Records to use:
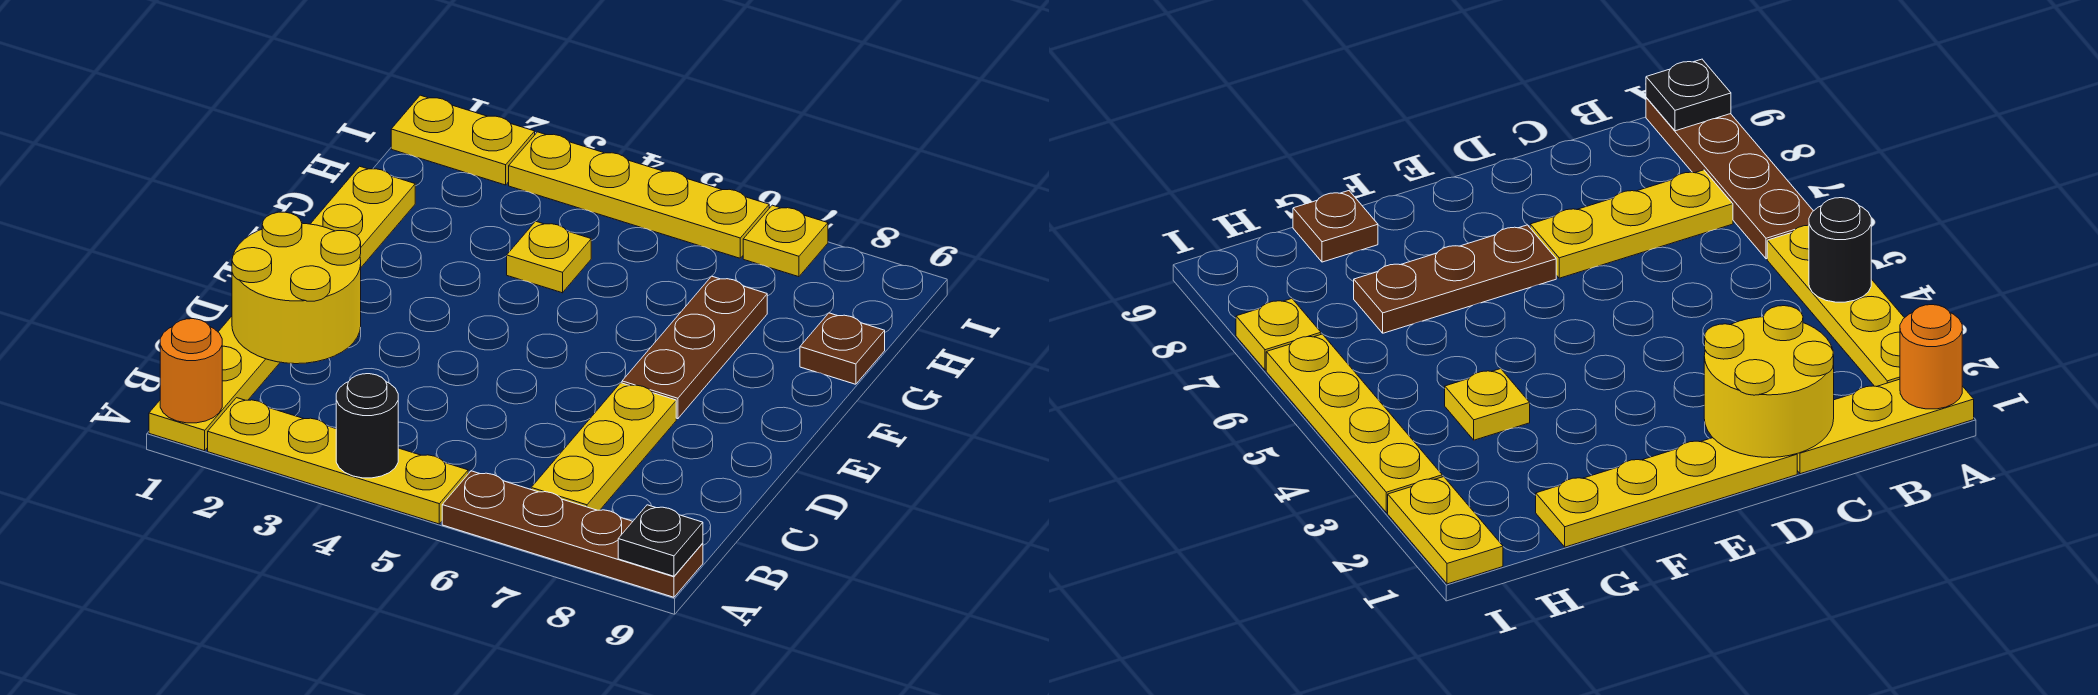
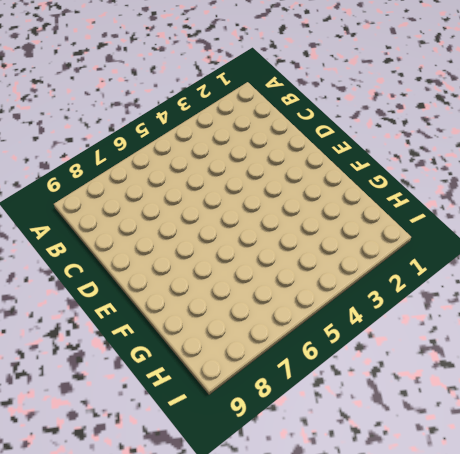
none -> yellow plate A1:C1 level 1
none -> yellow plate A2:A5 level 1
none -> brown plate A6:A9 level 1

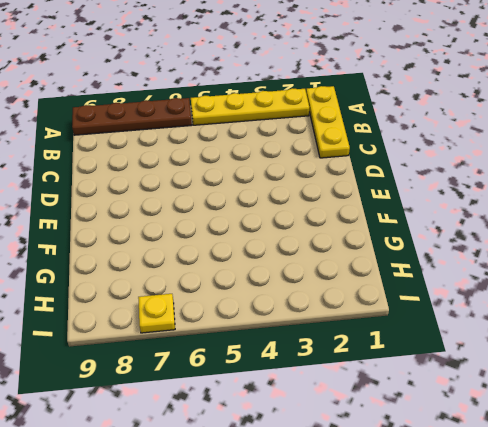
none -> yellow plate B7:D7 level 1
none -> yellow plate D1:G1 level 1
none -> brown plate E7:G7 level 1

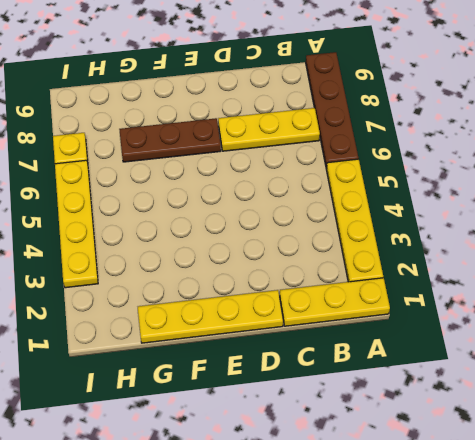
none -> yellow plate G4 level 1
none -> brown plate G9 level 1
none -> yellow plate I1:I2 level 1

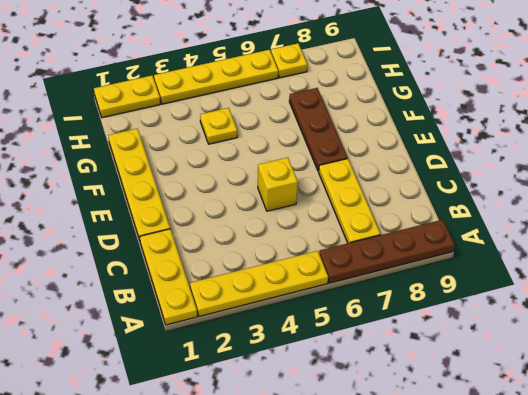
yellow brick D5 level 1 -> none
none -> brown plate G9 level 1
none -> orange round brick A1 level 2
none -> black round brick A4 level 2

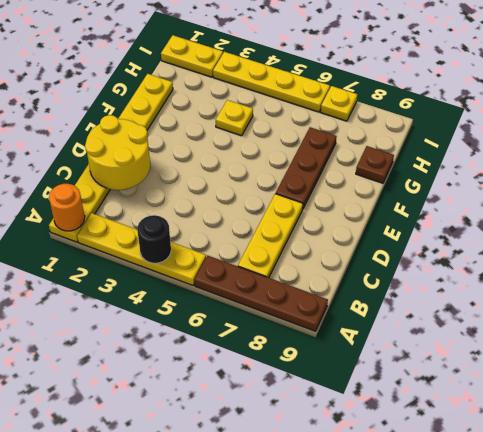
none -> black plate A9 level 2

Exercise directions: If a line of the data above contains "round", copy it out.

Answer below:
none -> orange round brick A1 level 2
none -> black round brick A4 level 2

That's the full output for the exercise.